Filter the listing so that only lines with the word "none" remain.

===== MATERIAL FOR THIS TASK

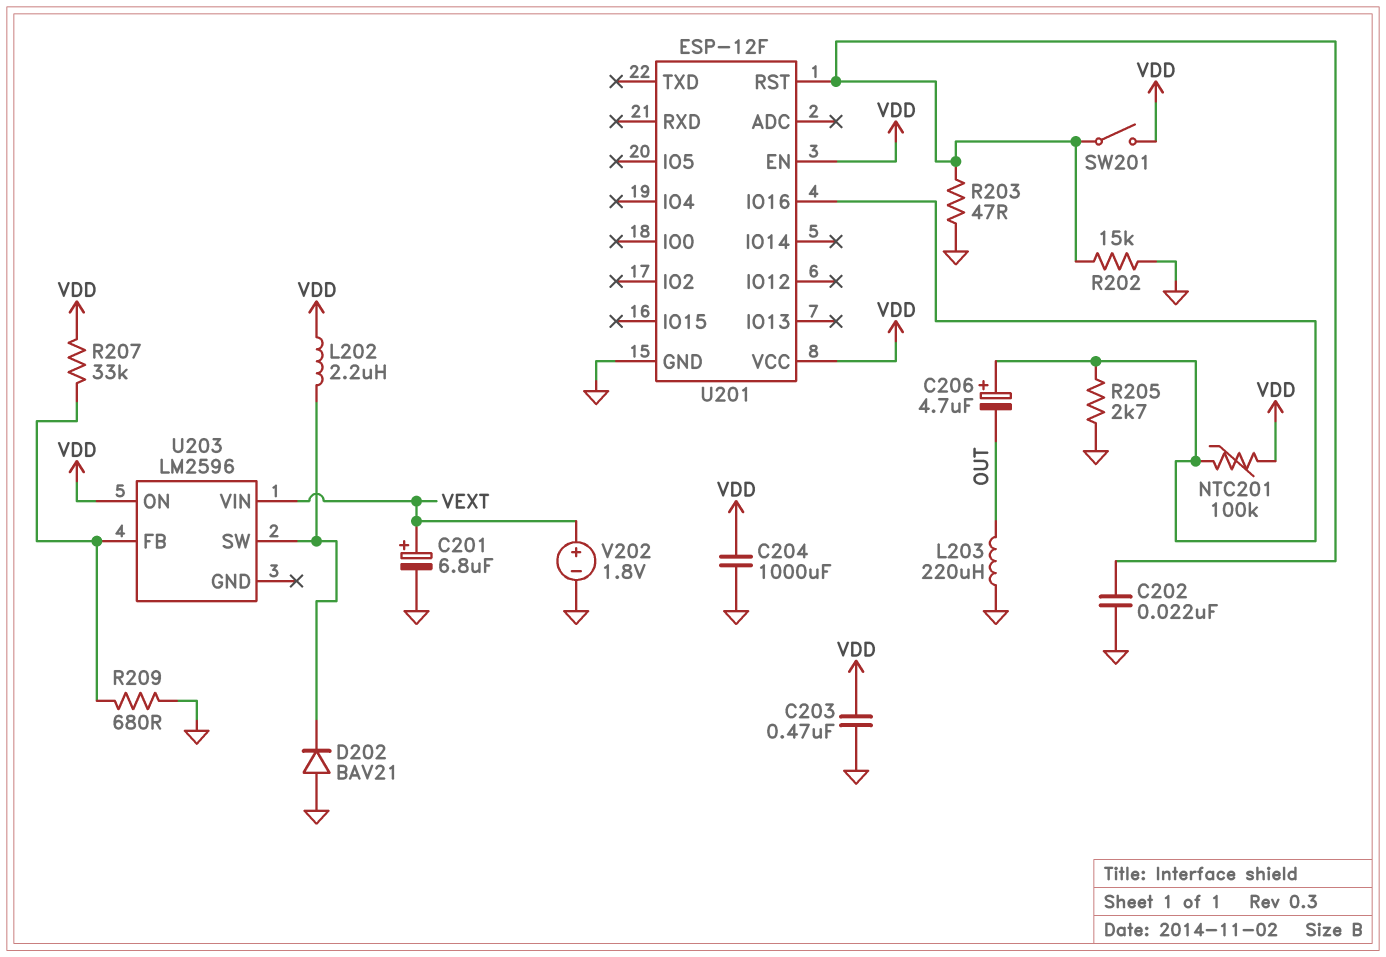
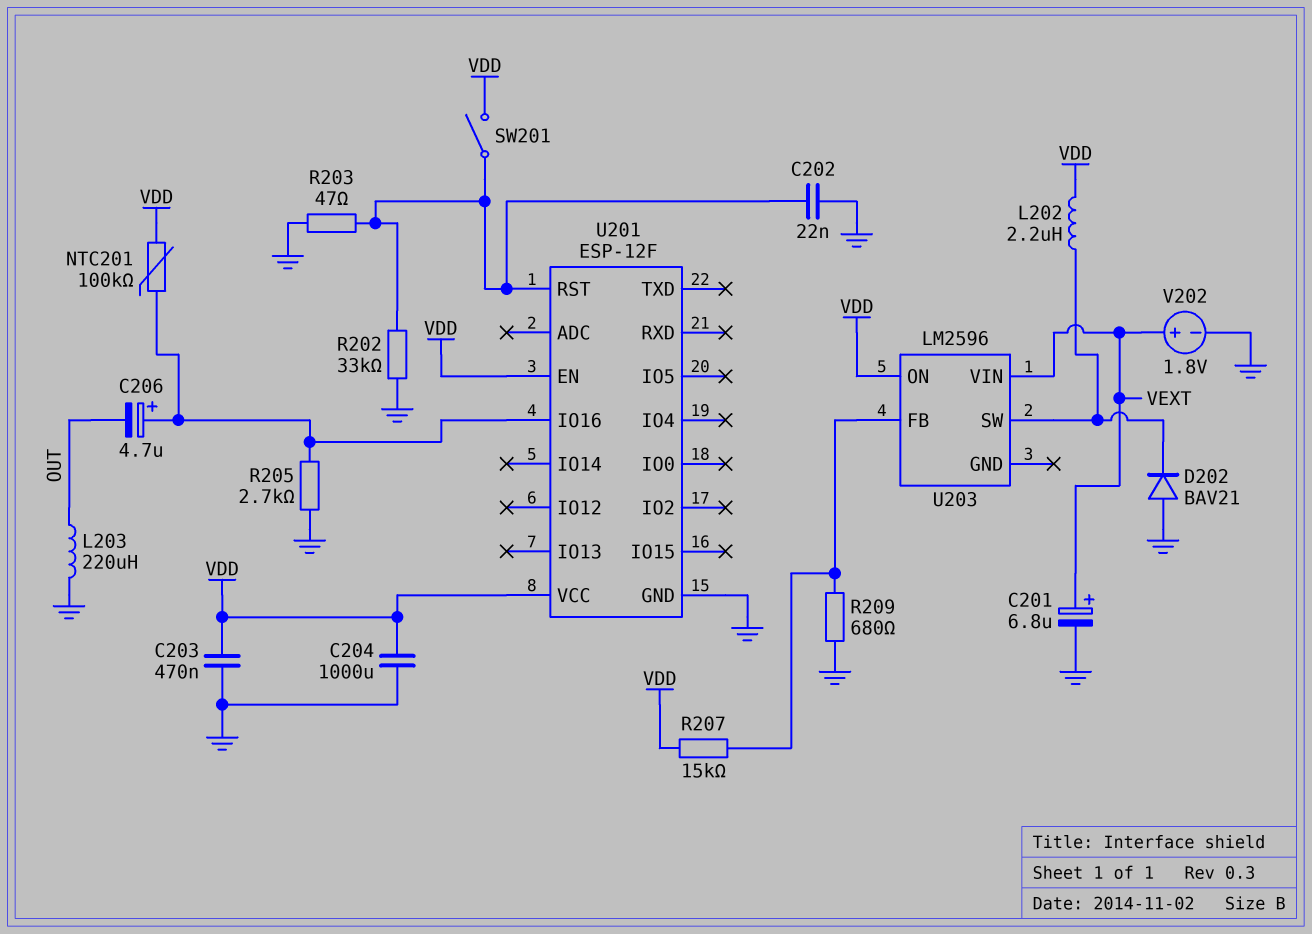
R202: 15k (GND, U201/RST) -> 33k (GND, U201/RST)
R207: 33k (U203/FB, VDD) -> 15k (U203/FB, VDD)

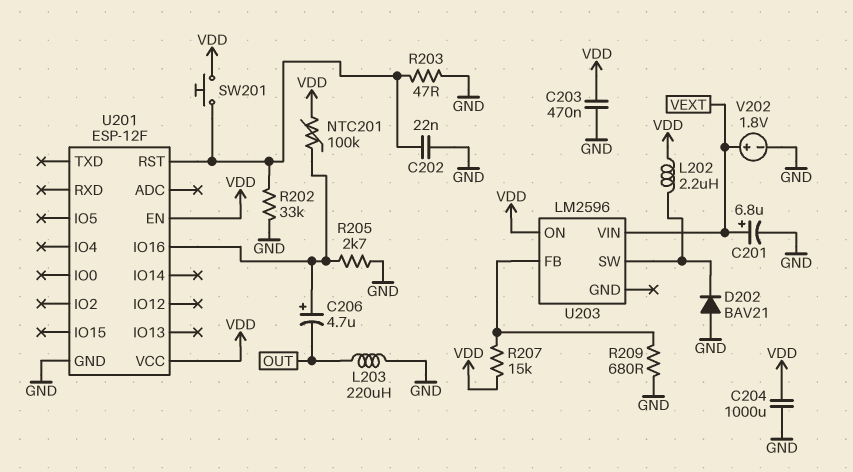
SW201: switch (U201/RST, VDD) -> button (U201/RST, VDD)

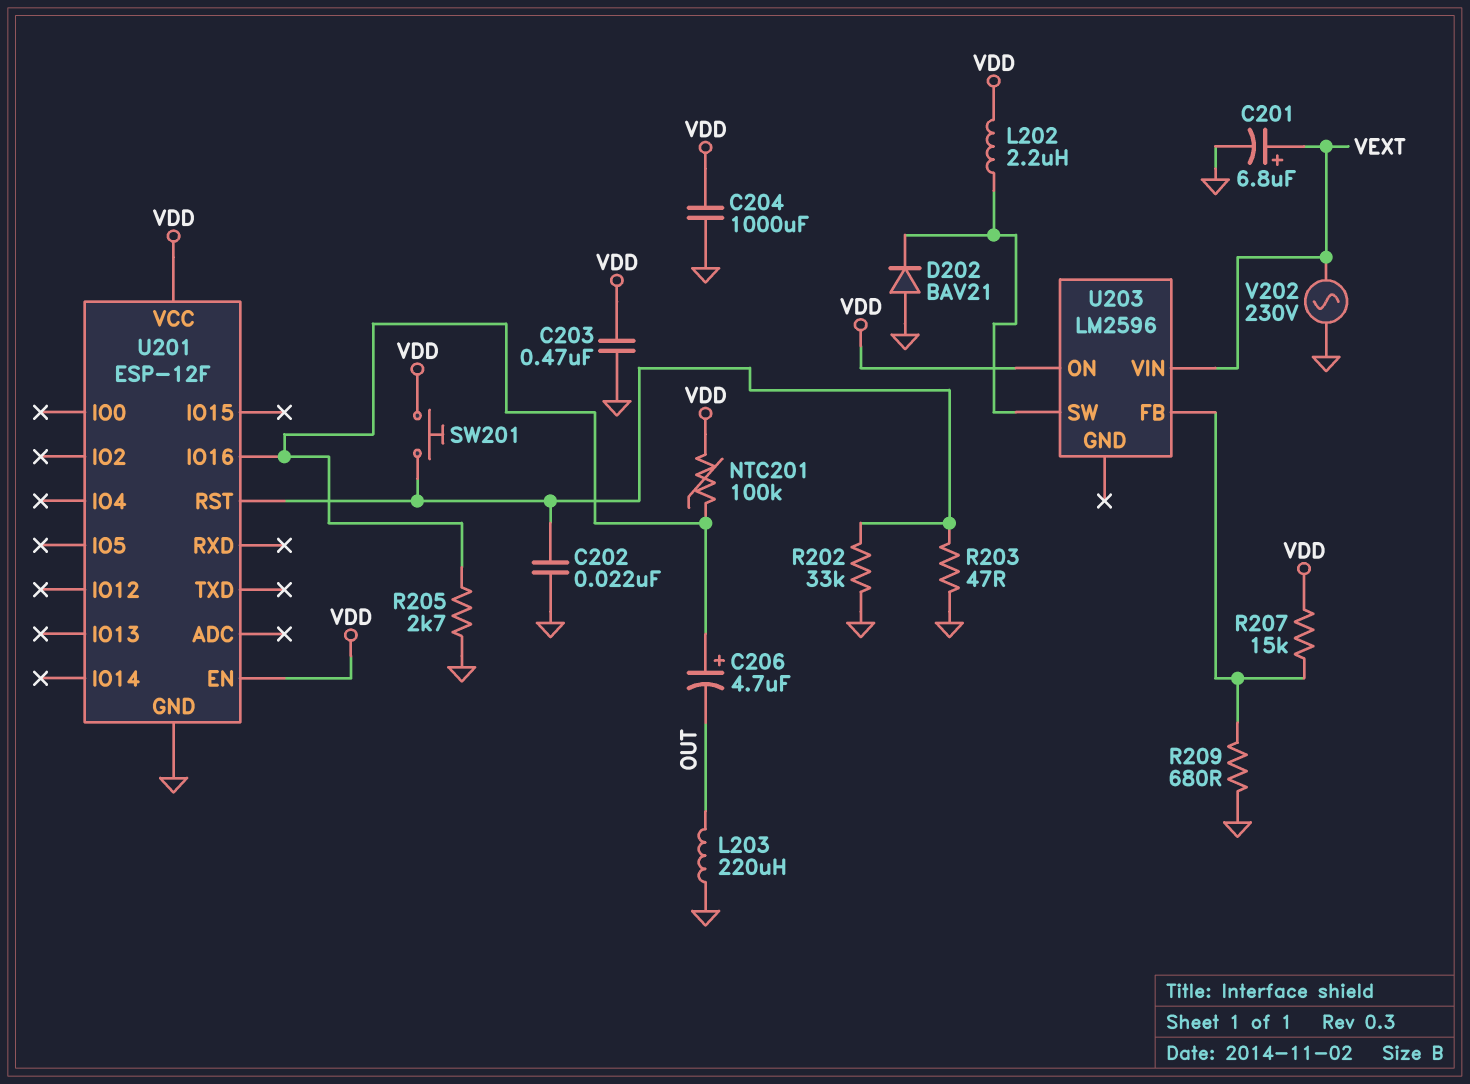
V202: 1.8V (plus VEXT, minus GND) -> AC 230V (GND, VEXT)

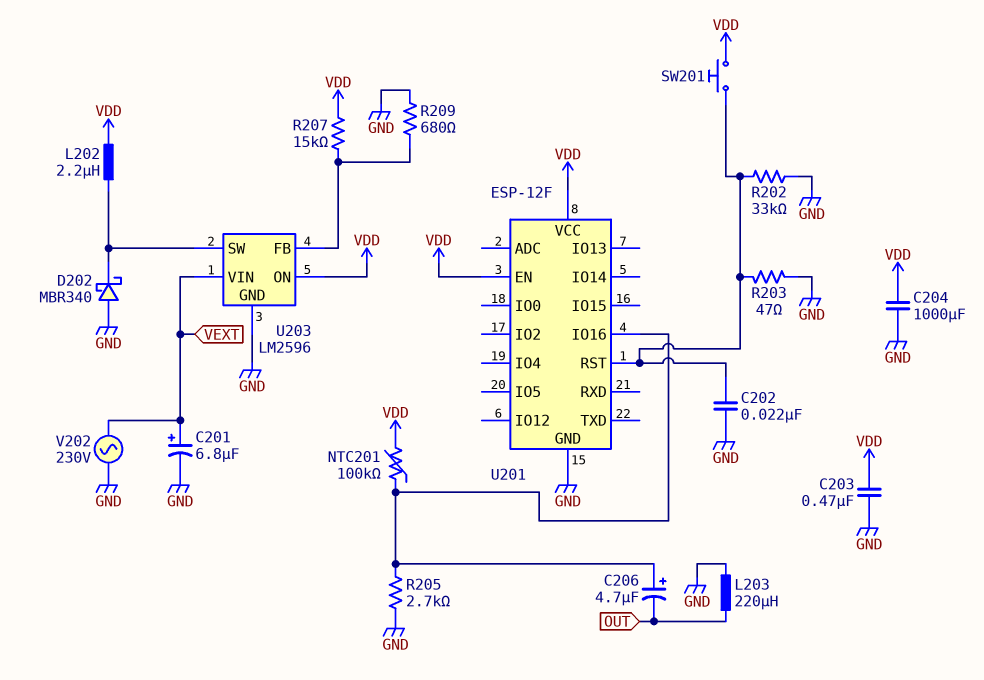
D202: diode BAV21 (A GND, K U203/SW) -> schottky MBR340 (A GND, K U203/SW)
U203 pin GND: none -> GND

==========
===== MATERIAL FOR THIS TASK

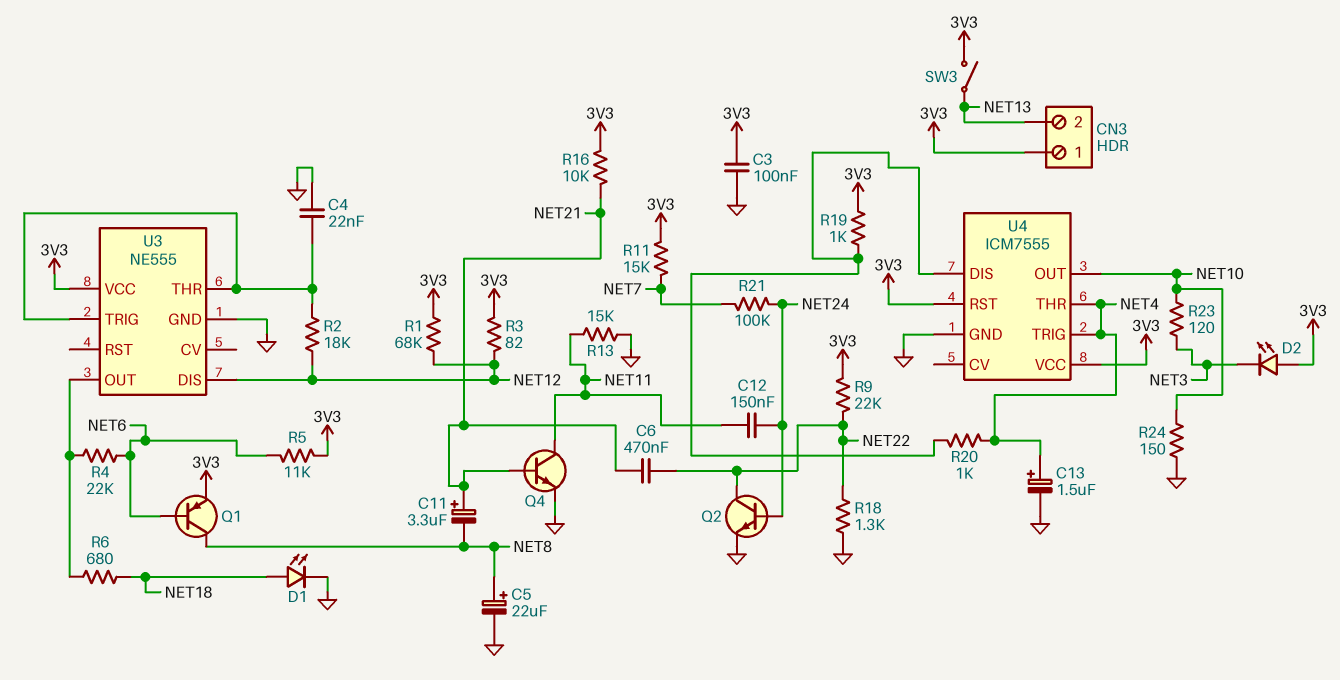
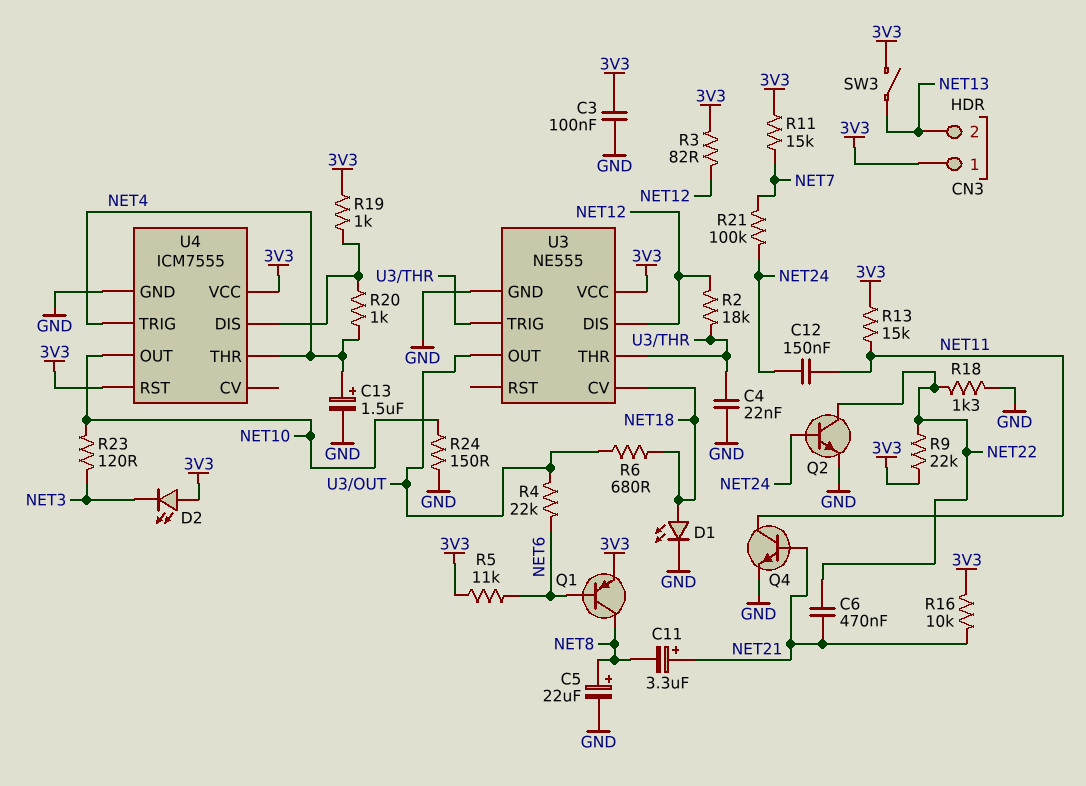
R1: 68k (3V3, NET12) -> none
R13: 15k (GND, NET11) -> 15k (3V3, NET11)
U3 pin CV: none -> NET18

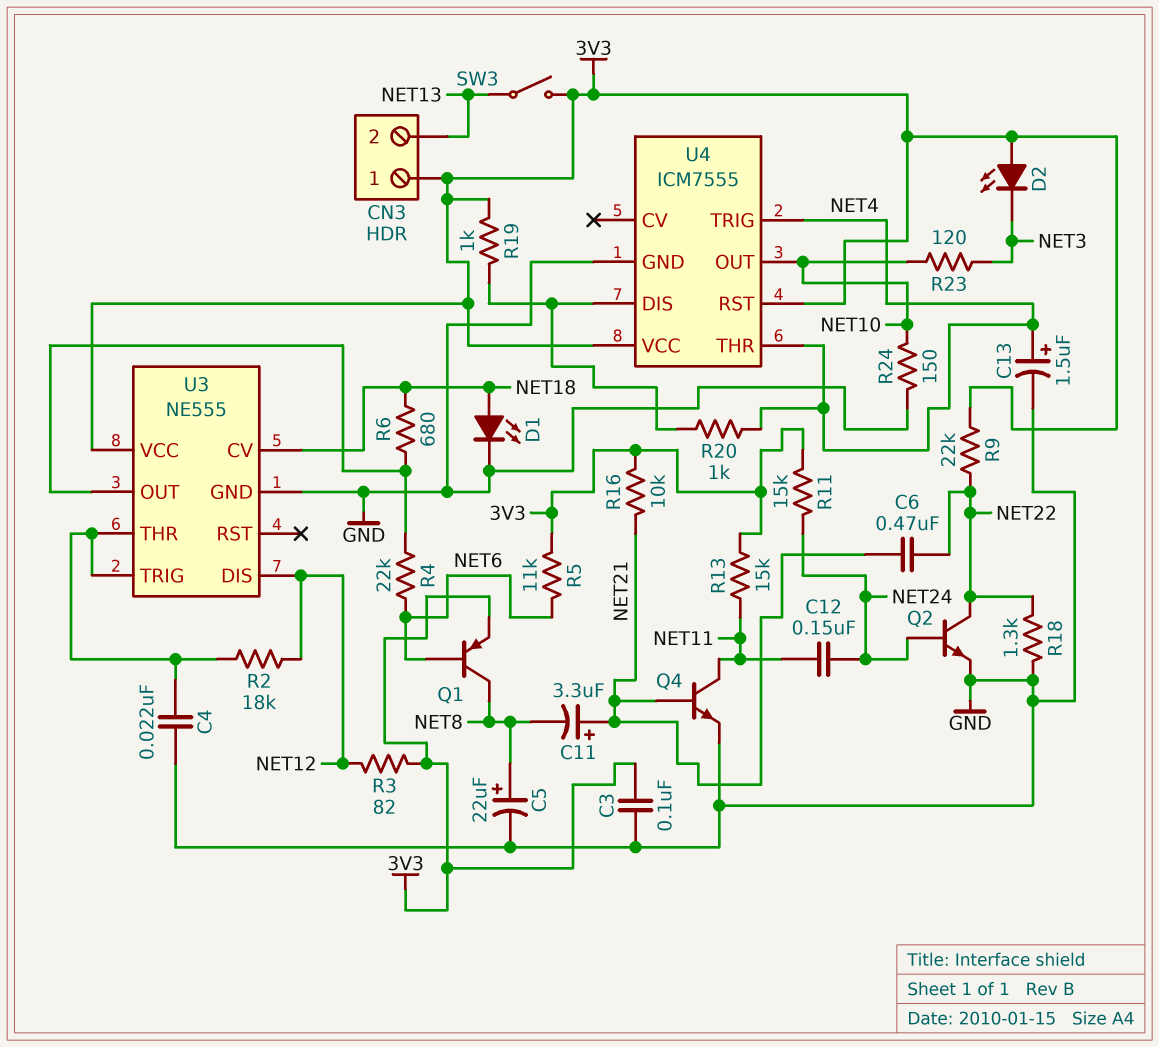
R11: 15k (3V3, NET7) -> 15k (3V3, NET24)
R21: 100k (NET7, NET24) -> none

==========

### TASK OUTPUT
U203 pin GND: none -> GND
R1: 68k (3V3, NET12) -> none
U3 pin CV: none -> NET18
R21: 100k (NET7, NET24) -> none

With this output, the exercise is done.